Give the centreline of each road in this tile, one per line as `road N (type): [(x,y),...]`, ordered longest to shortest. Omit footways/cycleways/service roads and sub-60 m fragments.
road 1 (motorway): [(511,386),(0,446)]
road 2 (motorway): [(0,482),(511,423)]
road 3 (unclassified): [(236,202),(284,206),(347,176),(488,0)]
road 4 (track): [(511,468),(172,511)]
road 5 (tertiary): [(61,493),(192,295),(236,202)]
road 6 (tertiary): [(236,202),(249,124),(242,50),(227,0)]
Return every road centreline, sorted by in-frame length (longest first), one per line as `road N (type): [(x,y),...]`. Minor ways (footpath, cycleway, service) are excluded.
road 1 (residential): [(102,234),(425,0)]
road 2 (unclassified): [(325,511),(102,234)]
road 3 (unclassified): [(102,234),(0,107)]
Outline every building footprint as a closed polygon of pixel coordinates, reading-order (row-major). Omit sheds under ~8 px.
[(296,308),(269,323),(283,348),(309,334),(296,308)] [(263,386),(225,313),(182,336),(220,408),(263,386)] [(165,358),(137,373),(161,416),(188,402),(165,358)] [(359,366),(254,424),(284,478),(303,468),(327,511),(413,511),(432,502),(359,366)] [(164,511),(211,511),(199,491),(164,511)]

◆ WHAT THIS TASK INVOLVES ◆
Format the items as a numbered list, leaving out blank lines, starting with the first line of the items and going on through the line that contains "road 2 (motorway): [(0,482),(511,423)]".

◆ ANSWER FOR THIS EXERCISE ◆
1. Give the centreline of each road in this tile, one per line as `road N (type): [(x,y),...]`, ordered longest to shortest. Omit footways/cycleways/service roads and sub-60 m fragments.
2. road 1 (motorway): [(511,386),(0,446)]
3. road 2 (motorway): [(0,482),(511,423)]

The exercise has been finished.